What to do —
Pictures stay out of the copy. Retype exactly the lines below from the one with "TP2: none -> test point (SEL4)" through the one with "SW1: button (+15V, DC_IN)".
[[ Given records open ]]
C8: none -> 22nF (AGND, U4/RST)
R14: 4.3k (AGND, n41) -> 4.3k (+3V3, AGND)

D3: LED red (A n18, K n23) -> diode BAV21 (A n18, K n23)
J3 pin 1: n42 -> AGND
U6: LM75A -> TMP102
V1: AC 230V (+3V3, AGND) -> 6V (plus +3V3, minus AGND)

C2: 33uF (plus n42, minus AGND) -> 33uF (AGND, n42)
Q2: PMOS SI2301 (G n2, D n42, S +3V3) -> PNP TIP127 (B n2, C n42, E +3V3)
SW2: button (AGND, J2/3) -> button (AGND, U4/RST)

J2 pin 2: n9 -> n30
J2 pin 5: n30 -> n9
[[ Given records closed ]]
[[ Given records open ]]
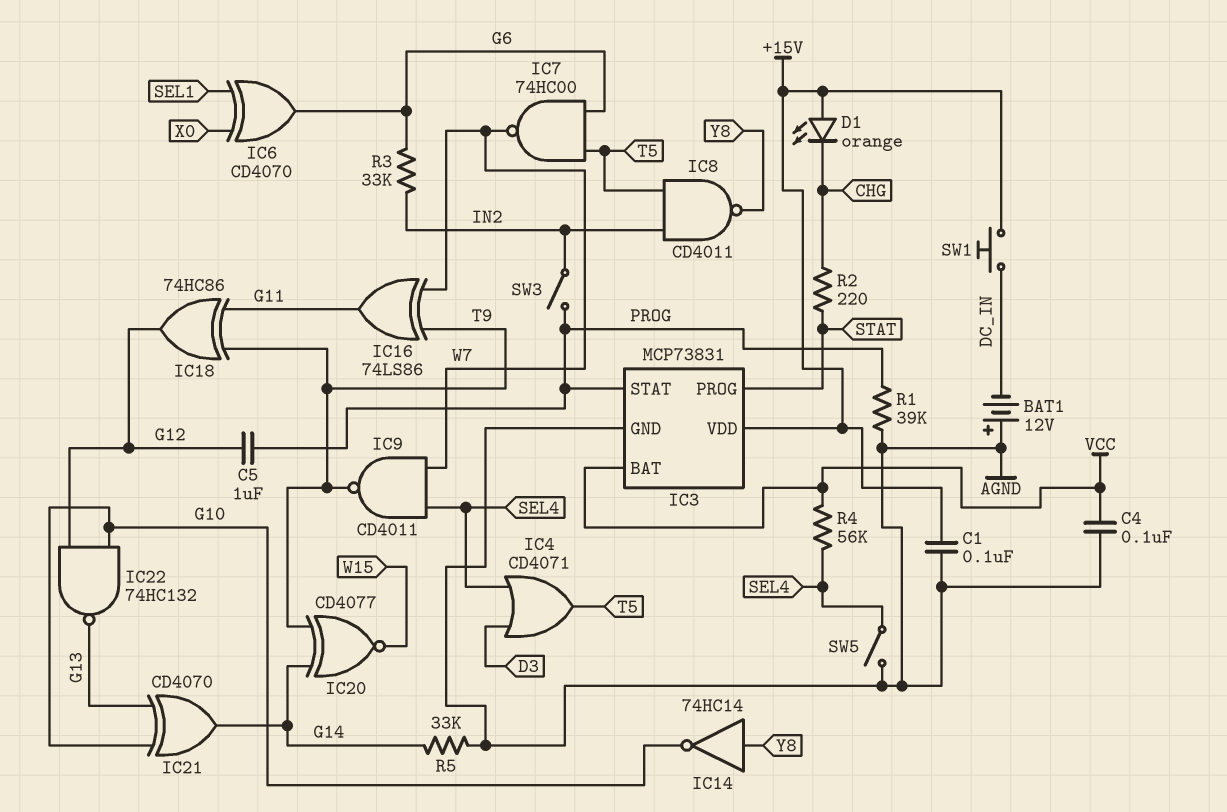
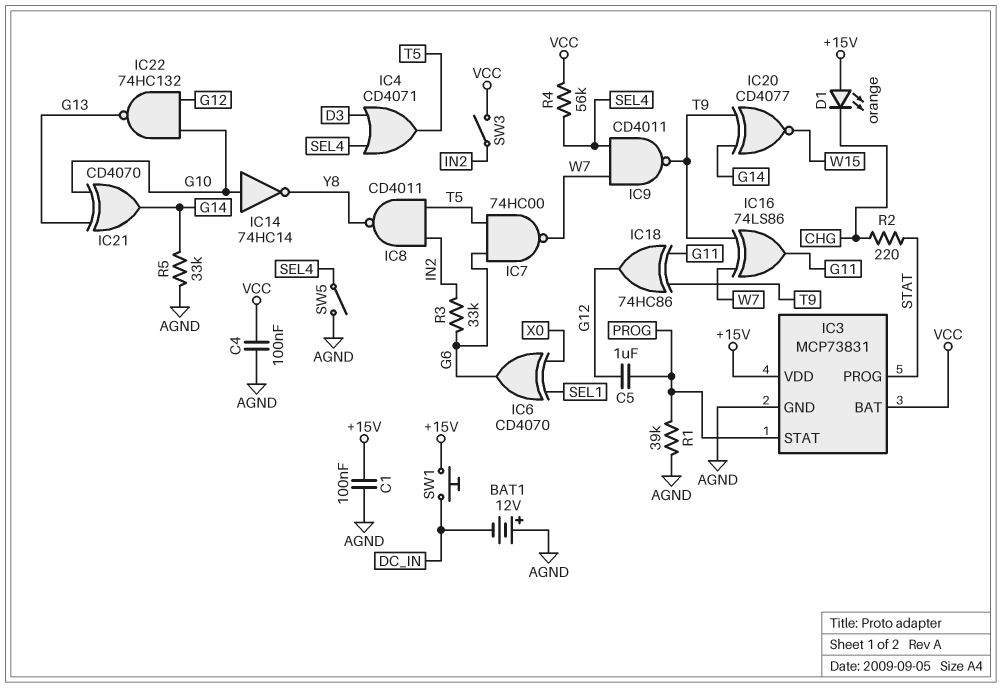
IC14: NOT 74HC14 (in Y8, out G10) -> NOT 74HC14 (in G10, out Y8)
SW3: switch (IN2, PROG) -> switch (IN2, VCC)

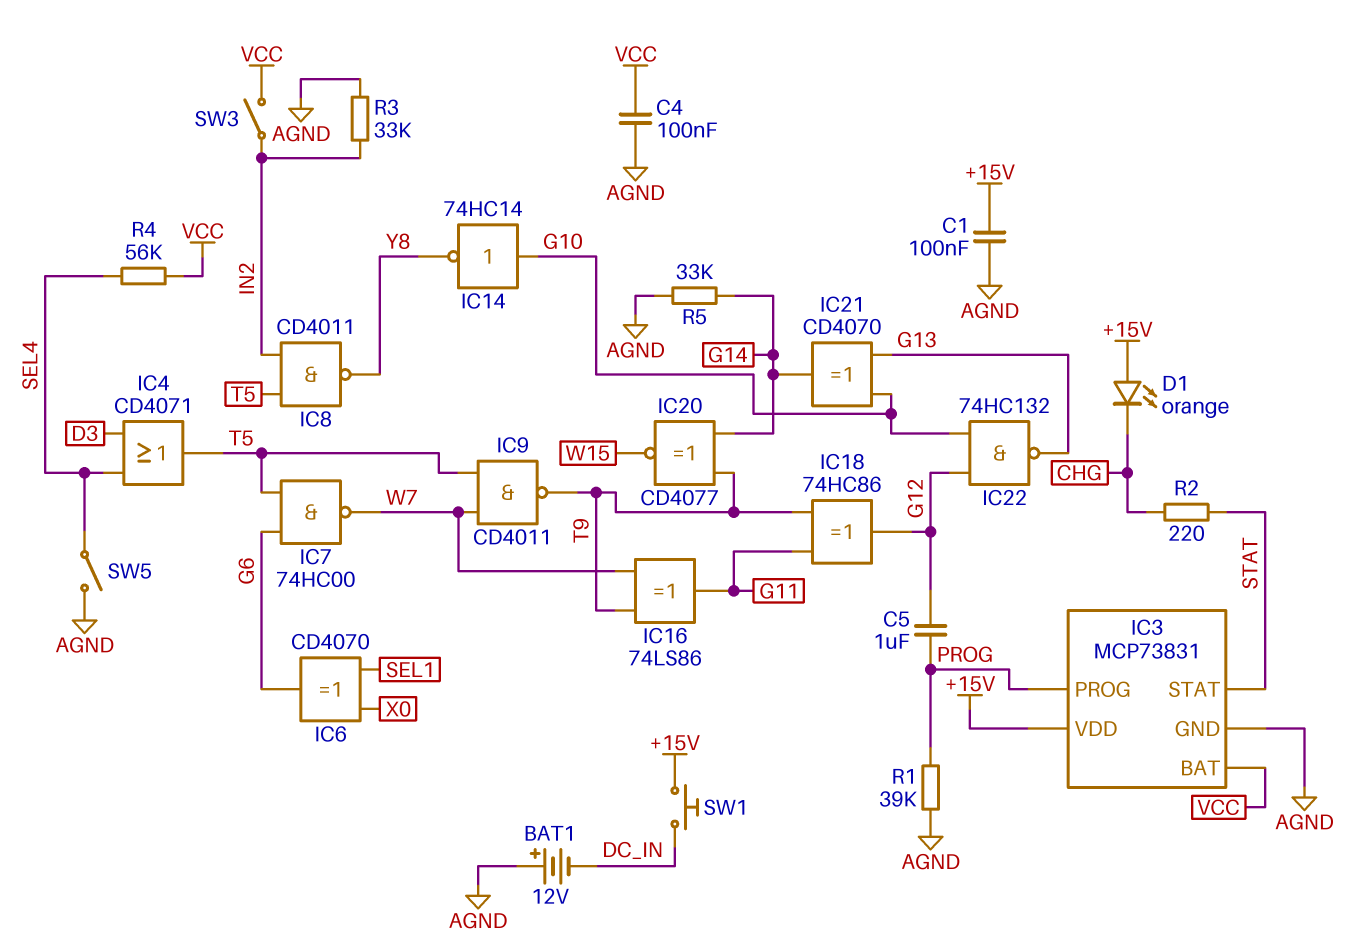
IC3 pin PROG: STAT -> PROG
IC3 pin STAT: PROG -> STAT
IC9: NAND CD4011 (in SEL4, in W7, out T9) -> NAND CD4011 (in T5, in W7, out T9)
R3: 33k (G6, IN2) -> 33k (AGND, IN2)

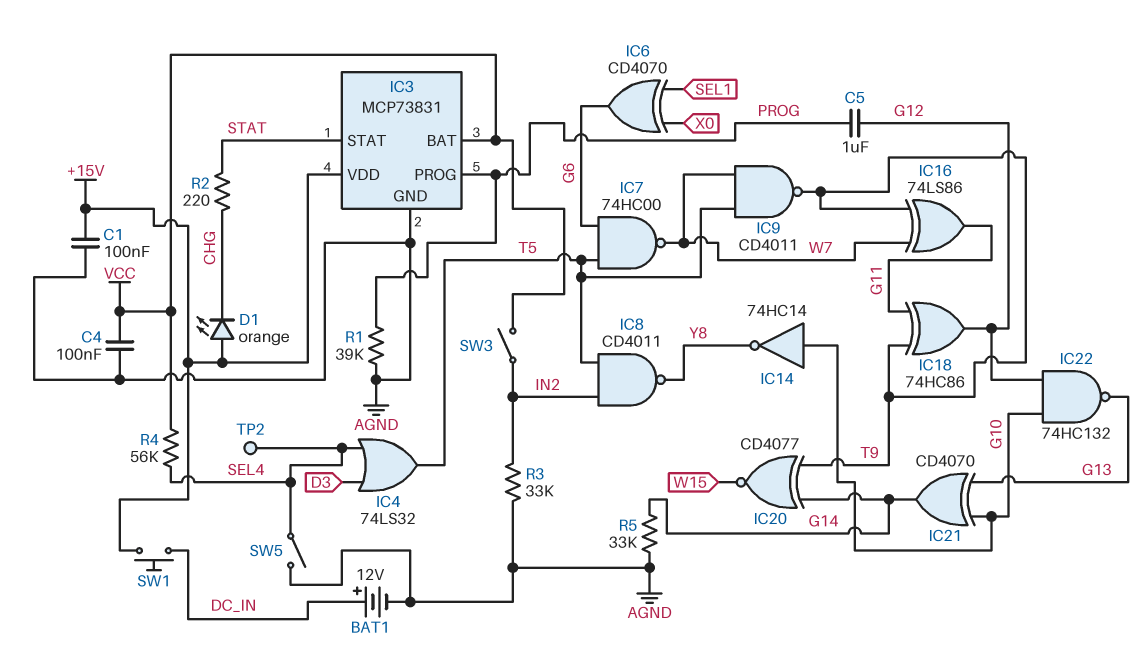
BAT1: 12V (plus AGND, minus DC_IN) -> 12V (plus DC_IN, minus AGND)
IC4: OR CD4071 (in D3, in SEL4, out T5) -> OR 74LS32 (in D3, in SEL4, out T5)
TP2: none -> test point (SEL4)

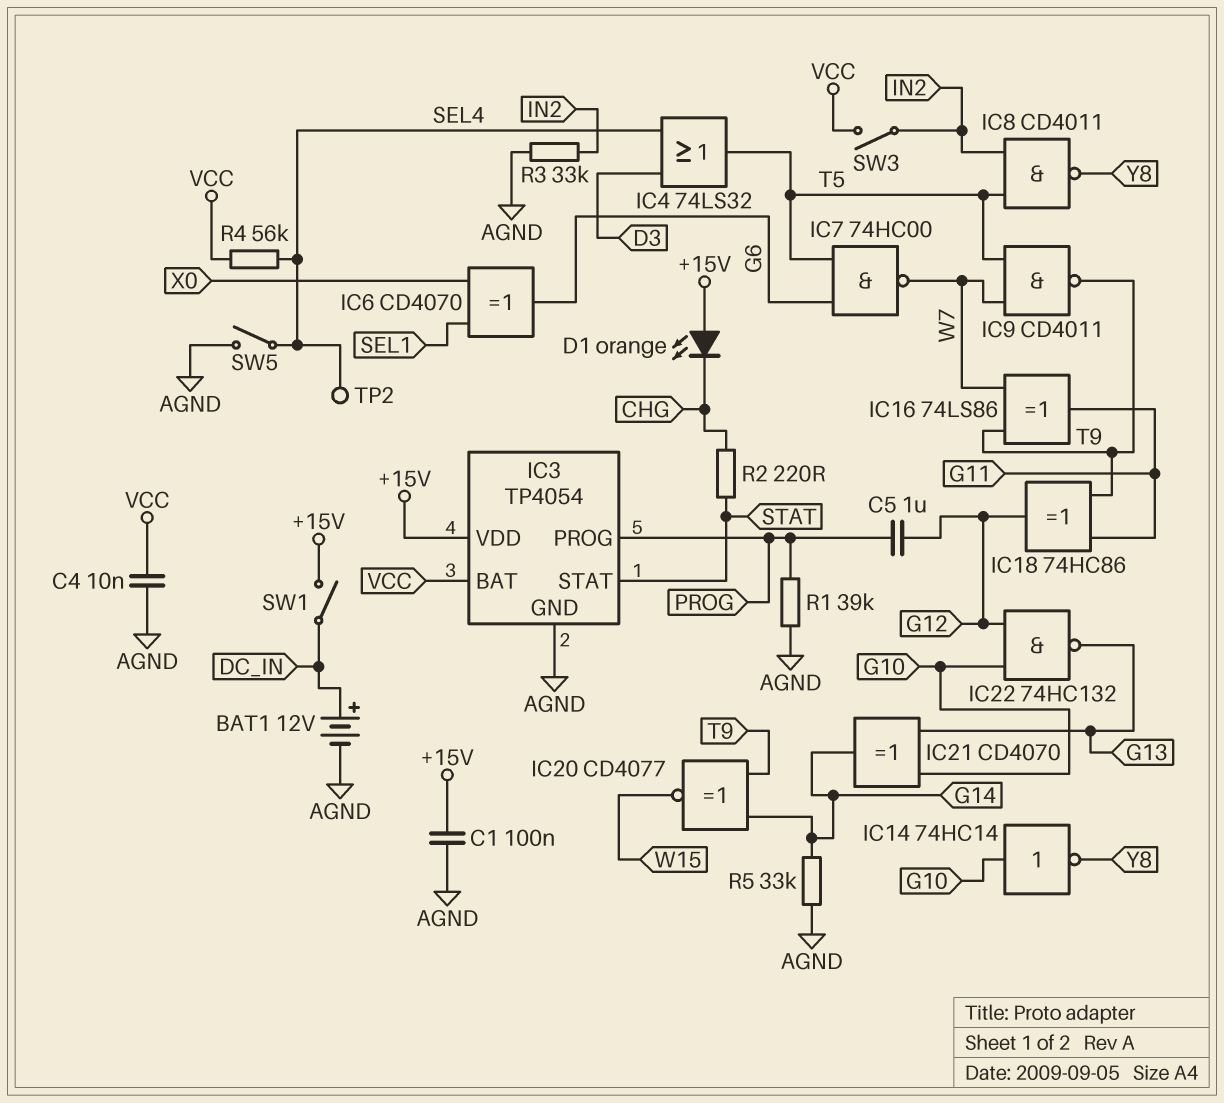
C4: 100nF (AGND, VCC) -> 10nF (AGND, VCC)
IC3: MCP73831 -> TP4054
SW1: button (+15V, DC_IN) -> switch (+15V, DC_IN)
[[ Given records closed ]]
Solution for this problem —
TP2: none -> test point (SEL4)

C4: 100nF (AGND, VCC) -> 10nF (AGND, VCC)
IC3: MCP73831 -> TP4054
SW1: button (+15V, DC_IN) -> switch (+15V, DC_IN)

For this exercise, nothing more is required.